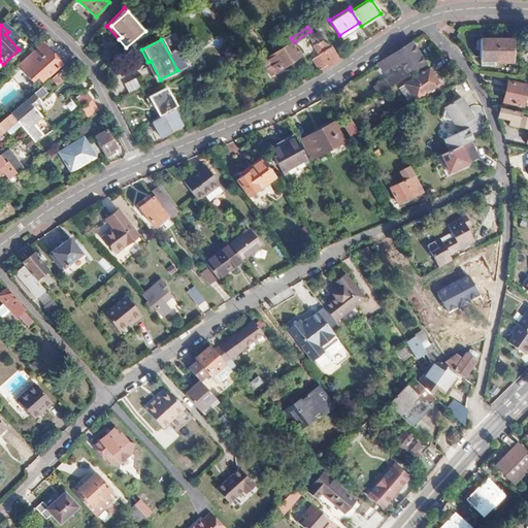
[(395,63),(397,66),(401,63),(404,68),(357,100),(361,106),(427,62),(413,39),(380,62),(385,69),(395,63)]
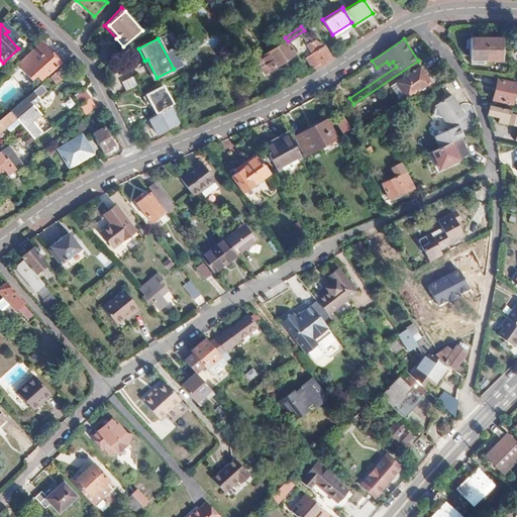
[(293,54),(283,39),(254,59),(264,73),(293,54)]
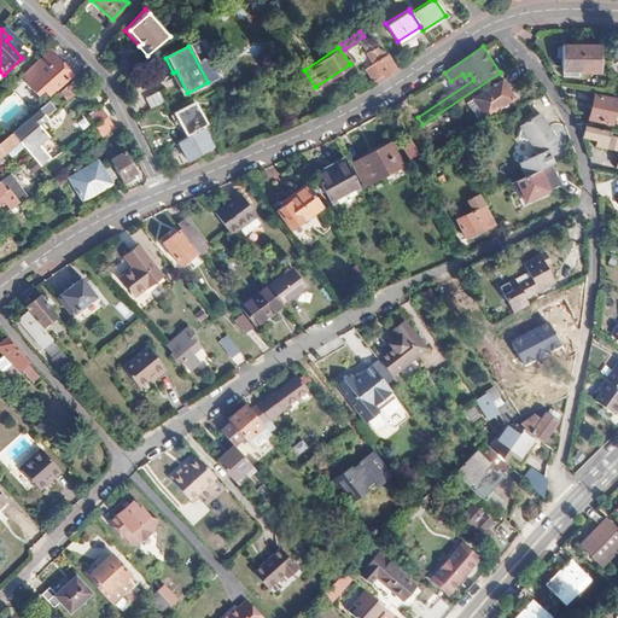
[(365,52),(371,62),(363,66),(371,79),(379,74),(380,76),(394,66),(385,53),(378,58),(371,47),(365,52)]
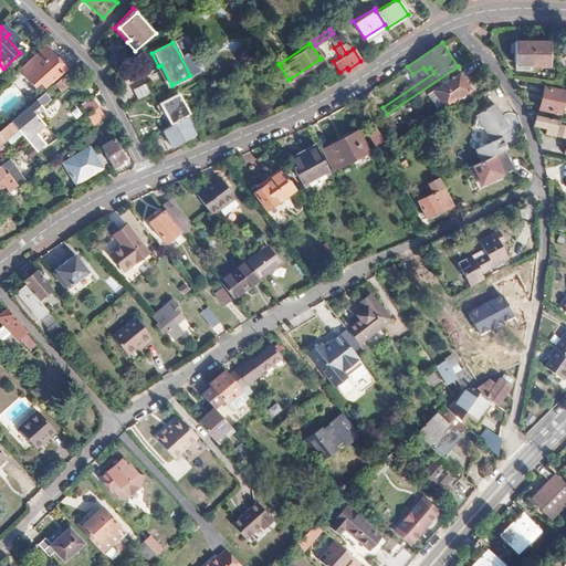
[(515,43),(515,65),(530,64),(531,69),(549,69),(549,43),(515,43)]
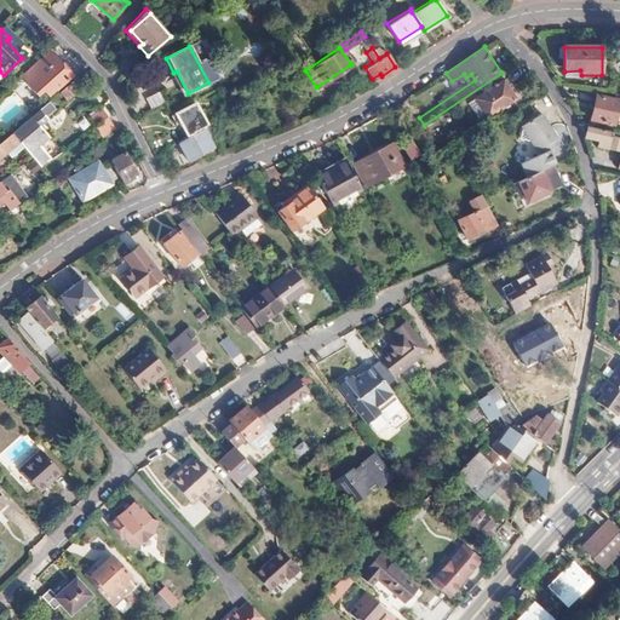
[(56,89),(72,74),(56,57),(49,50),(21,75),(28,82),(27,84),(36,95),(42,90),(47,95),(55,87),(56,89)]
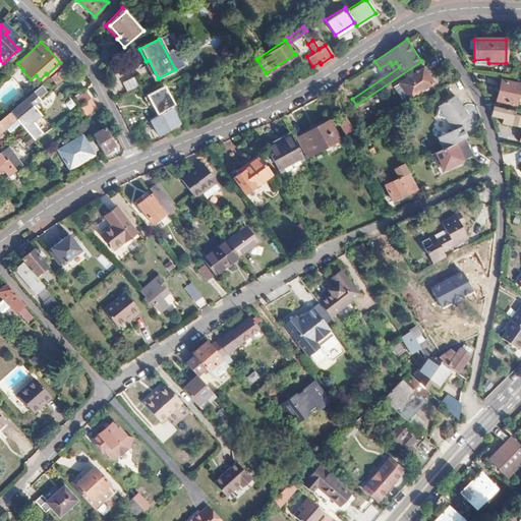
[(68,73),(62,66),(48,78),(50,80),(52,79),(55,83),(68,73)]
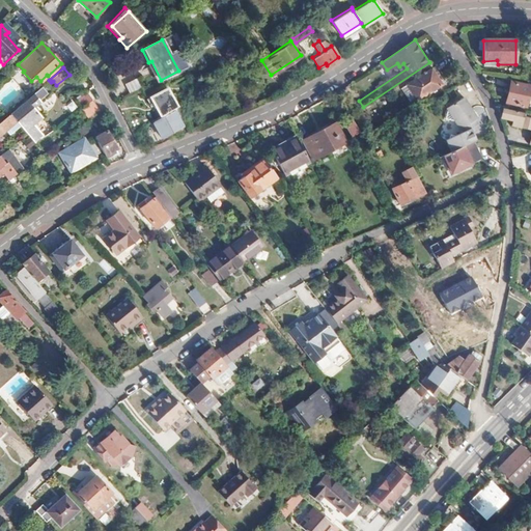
[(417,99),(442,83),(432,67),(408,83),(417,99)]
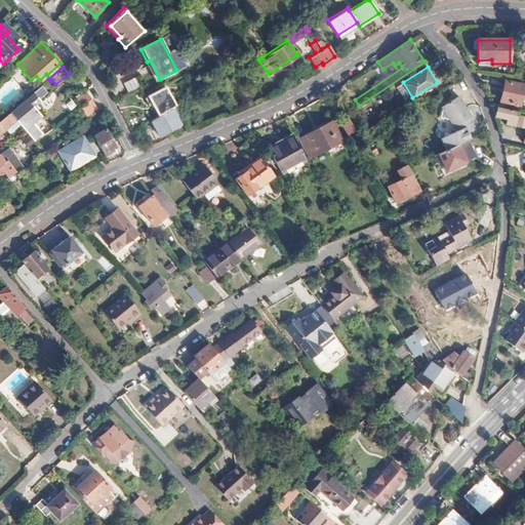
[(134,77),(122,82),(126,92),(138,86),(134,77)]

****************************************

● WORK TO BE COMPLETED: Write out again the lines from the one with "[(68,73),(62,66),(48,78),(50,80),(52,79),(55,83),(68,73)]" through the end of the records exactly, without any of the pictures.

● RESPONSE:
[(68,73),(62,66),(48,78),(50,80),(52,79),(55,83),(68,73)]
[(417,99),(442,83),(432,67),(408,83),(417,99)]
[(134,77),(122,82),(126,92),(138,86),(134,77)]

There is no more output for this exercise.